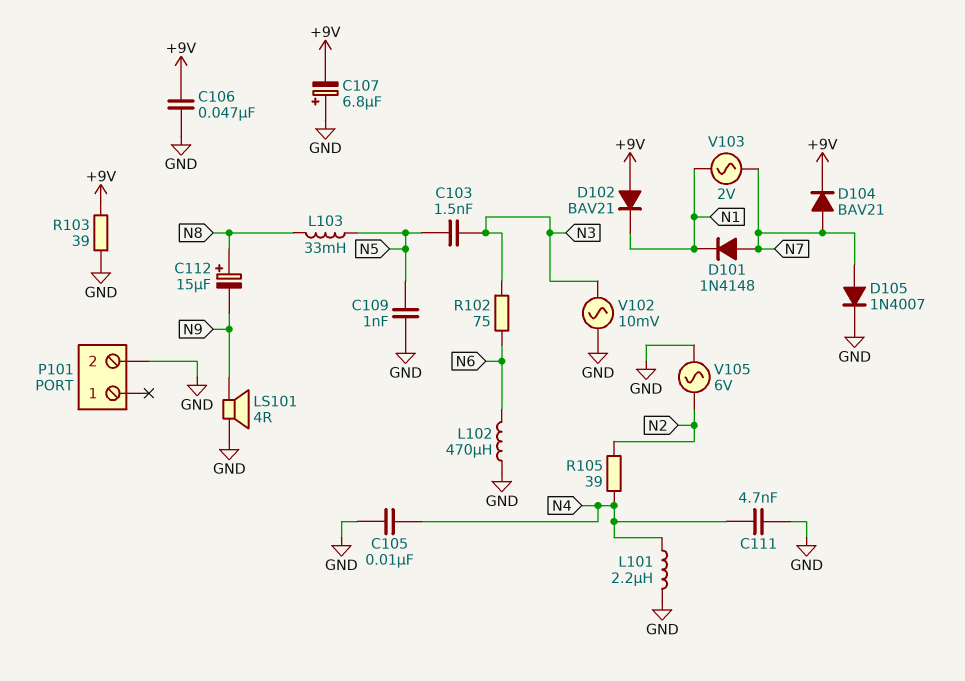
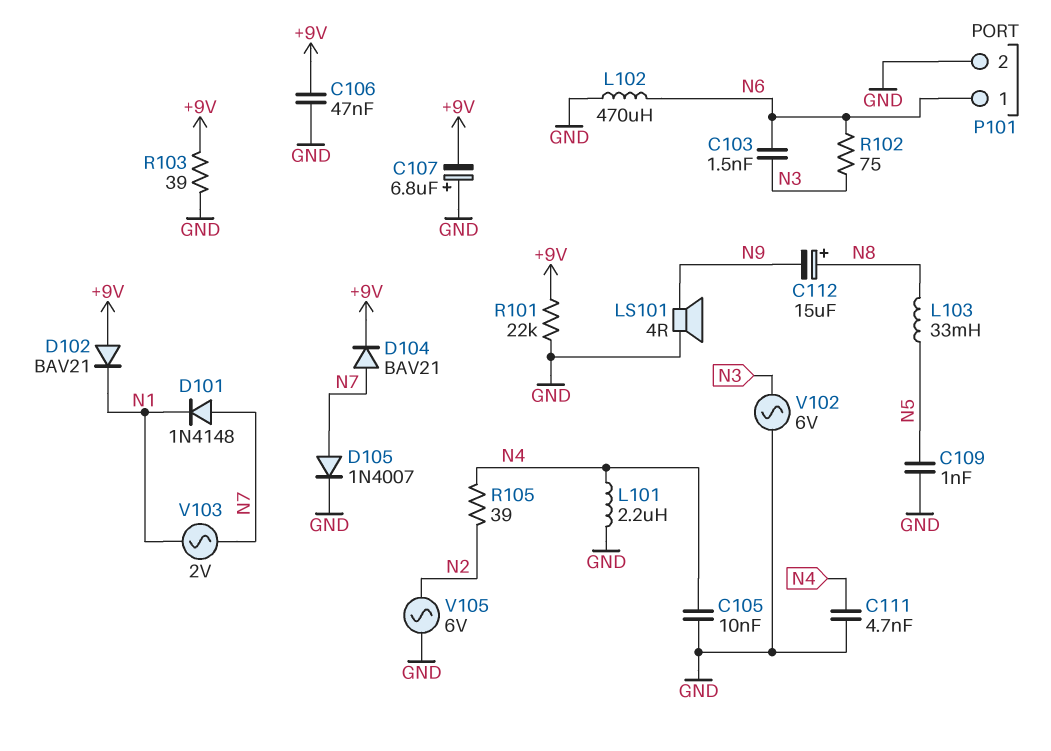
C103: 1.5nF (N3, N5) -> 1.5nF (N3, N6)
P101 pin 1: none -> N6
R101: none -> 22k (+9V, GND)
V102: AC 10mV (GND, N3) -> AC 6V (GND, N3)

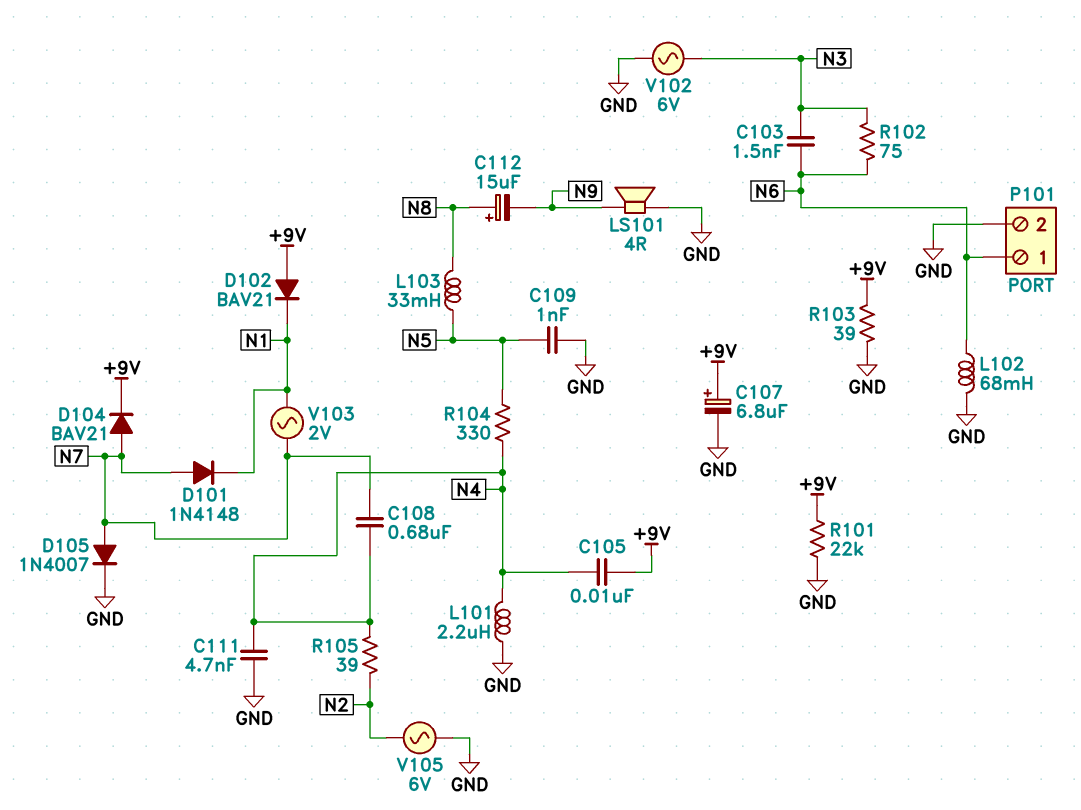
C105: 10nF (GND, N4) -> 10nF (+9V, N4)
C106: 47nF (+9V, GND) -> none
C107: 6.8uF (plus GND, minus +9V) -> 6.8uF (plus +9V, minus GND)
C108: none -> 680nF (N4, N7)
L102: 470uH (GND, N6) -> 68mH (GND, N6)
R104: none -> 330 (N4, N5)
════
## ASSIGNED TASK
Output the records above character for character, but leave each image out.

## ANSWER TO THIS TASK
C103: 1.5nF (N3, N5) -> 1.5nF (N3, N6)
P101 pin 1: none -> N6
R101: none -> 22k (+9V, GND)
V102: AC 10mV (GND, N3) -> AC 6V (GND, N3)

C105: 10nF (GND, N4) -> 10nF (+9V, N4)
C106: 47nF (+9V, GND) -> none
C107: 6.8uF (plus GND, minus +9V) -> 6.8uF (plus +9V, minus GND)
C108: none -> 680nF (N4, N7)
L102: 470uH (GND, N6) -> 68mH (GND, N6)
R104: none -> 330 (N4, N5)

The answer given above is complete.